━━━━━ Given records

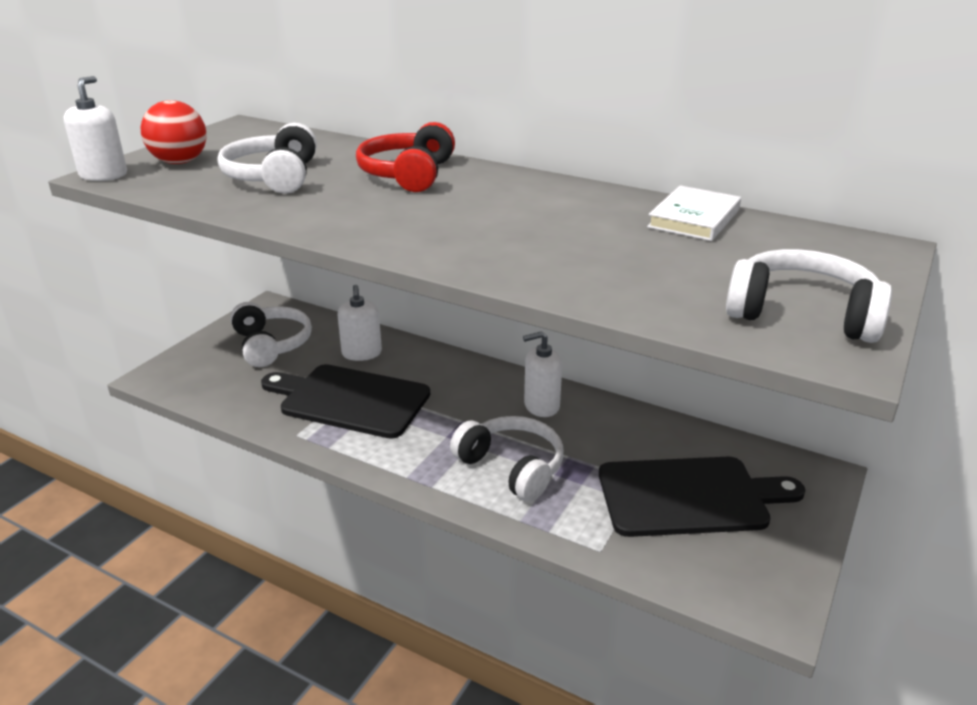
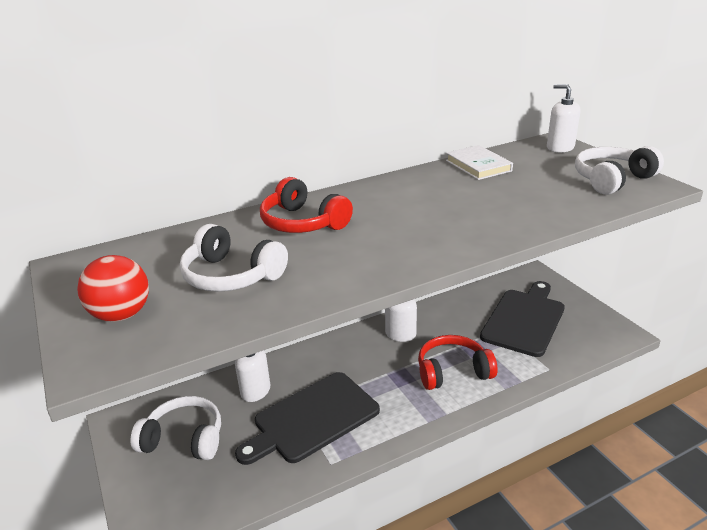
camera: 55 degrees left, 0 degrees up
(103, 175) = (90, 366): white soap dispenser -> white soap dispenser (560, 147)
(512, 467) = (452, 371): white headphones -> red headphones

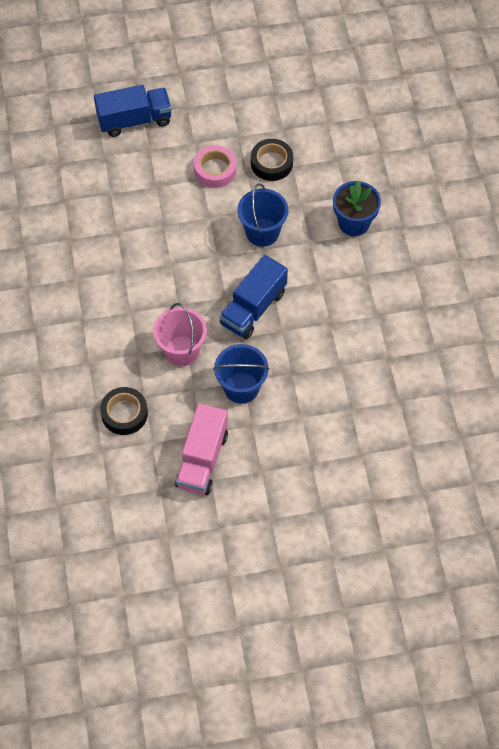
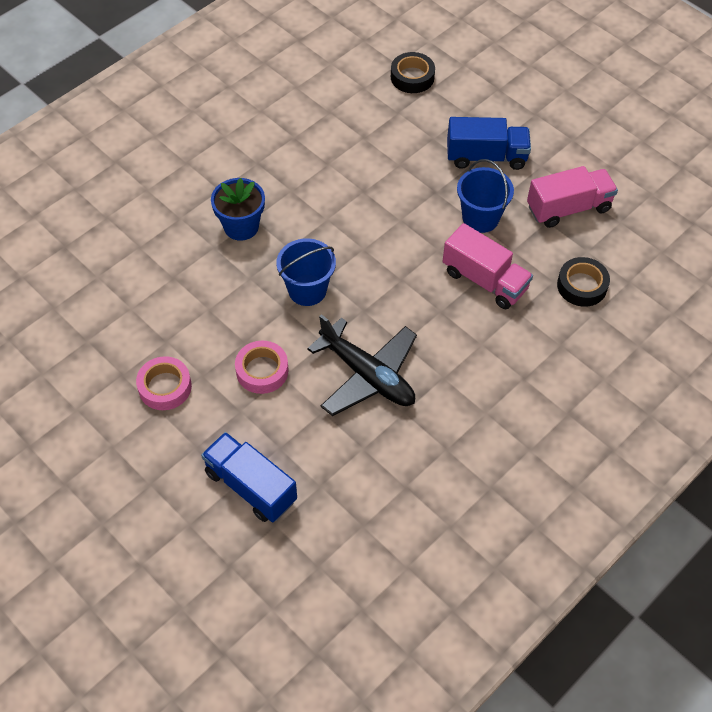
camera: 125 degrees left, 5 degrees down
(162, 227) = (367, 375): none -> black plane
(181, 351) = (484, 280): pink bucket -> pink truck
(246, 111) = (165, 387): none -> pink tape
(253, 308) = (395, 252): blue truck -> blue truck (486, 157)
(271, 163) = (218, 327): black tape -> black tape (412, 77)

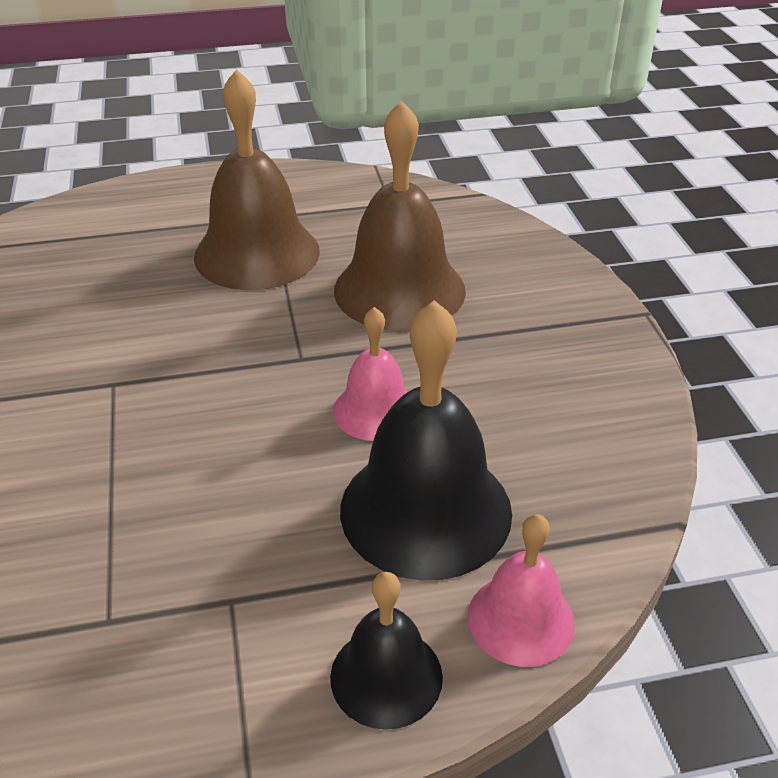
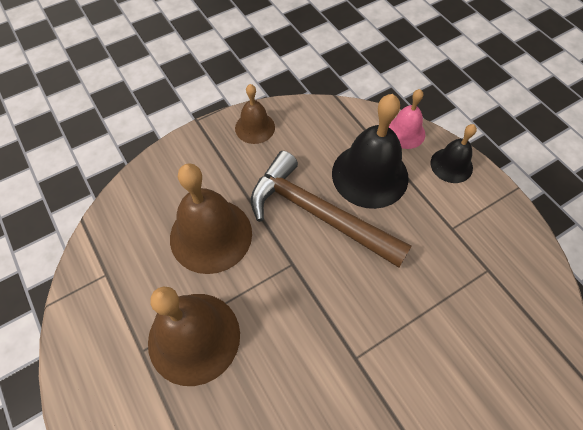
camera: 110 degrees left, 20 degrees up
(375, 410) = (318, 213): pink bell -> brown hammer
(607, 377) = (255, 127): none -> brown bell

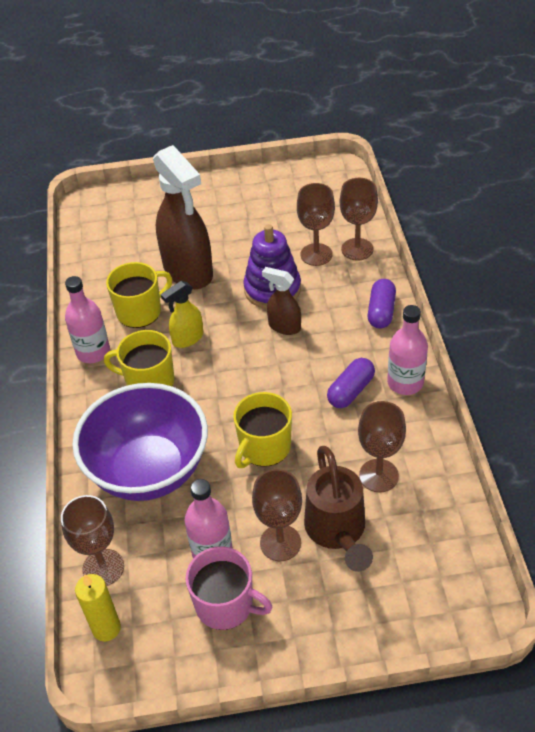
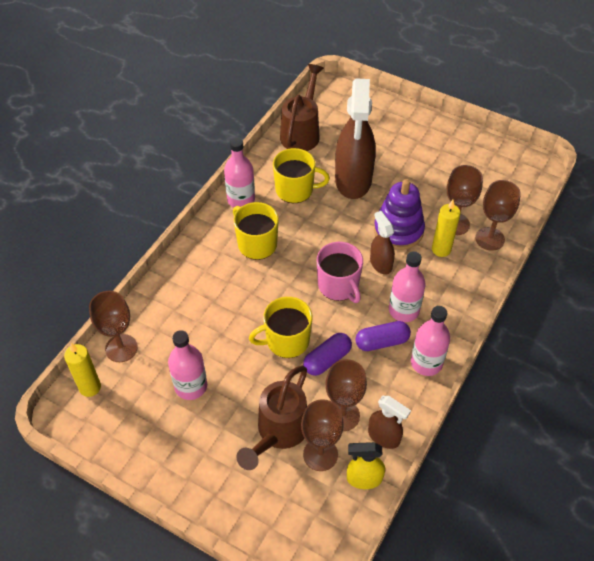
camera: 35 degrees right, 5 degrees up
(96, 258) = (302, 132): none -> brown watering can
(149, 470) = (202, 304): purple bowl -> none
(187, 338) = (308, 229): yellow spray bottle -> yellow spray bottle (364, 479)
(226, 604) = (168, 426): pink mug -> pink mug (339, 286)
(280, 543) = (236, 412): brown goblet -> brown goblet (320, 454)
(325, 282) = (441, 249): none -> yellow candle
(343, 352) = (403, 310): none -> pink bottle
(381, 311) = (461, 298): purple capsule -> purple capsule (327, 360)
(431, 468) = (384, 437): none -> brown spray bottle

━━━━━━━━━━

**Task prompt**
Which lines above contain the word "white"? Copy each one.

**Answer section**
(103, 175) = (90, 366): white soap dispenser -> white soap dispenser (560, 147)
(512, 467) = (452, 371): white headphones -> red headphones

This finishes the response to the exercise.